Exercise >>
All entries are to be transcribed verbatim, but images are not carried over.
#### Information provided
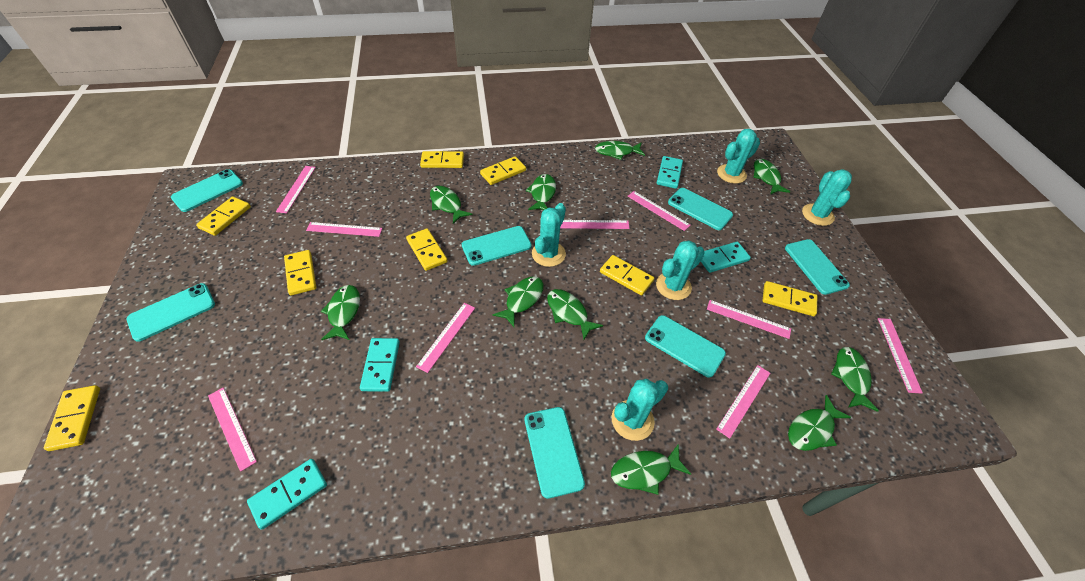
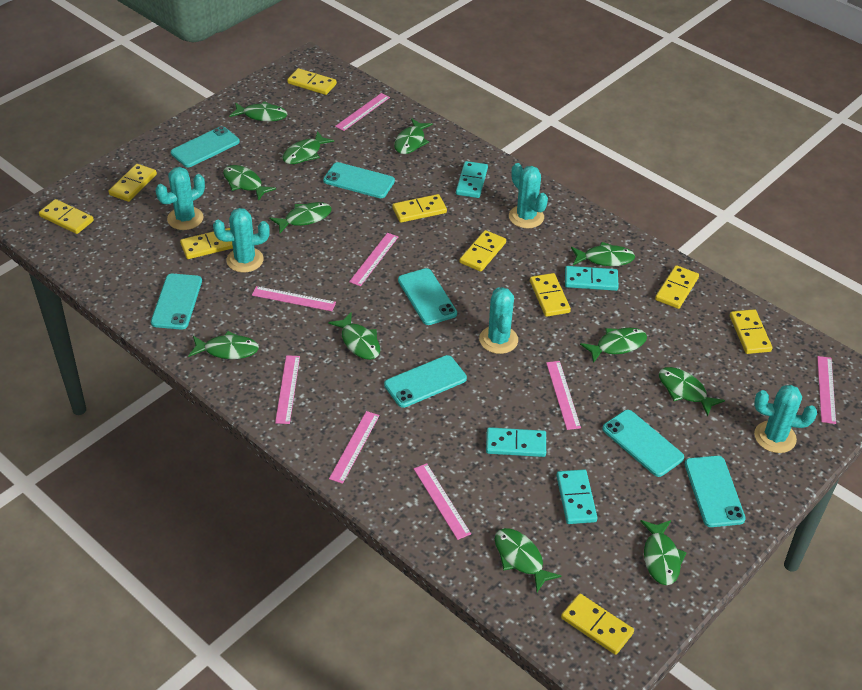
green fish: 10 -> 12
pink ruler: 9 -> 8
yellow domino: 8 -> 10

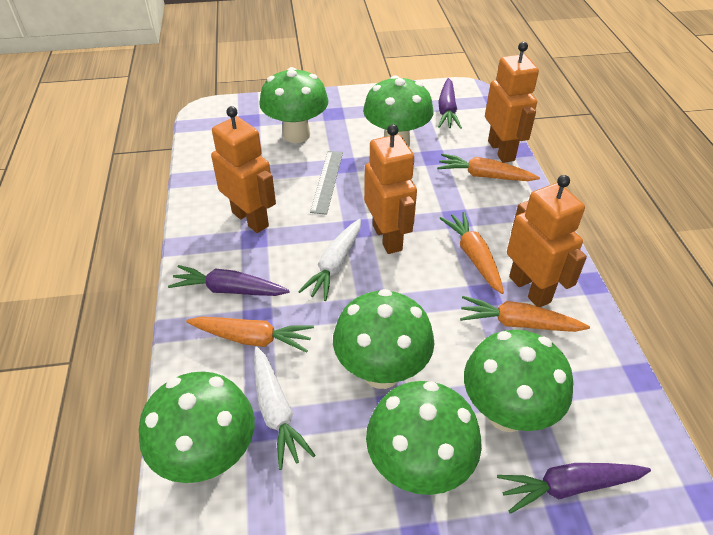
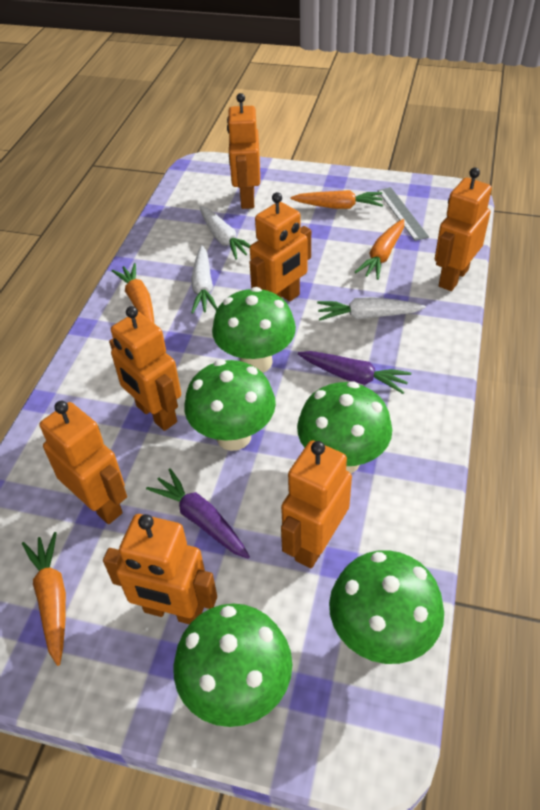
green mushroom: 6 -> 5
orange robot: 4 -> 7
purple carrot: 3 -> 2
white carrot: 2 -> 3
########
Task output >>
green fish: 10 -> 12
pink ruler: 9 -> 8
yellow domino: 8 -> 10

green mushroom: 6 -> 5
orange robot: 4 -> 7
purple carrot: 3 -> 2
white carrot: 2 -> 3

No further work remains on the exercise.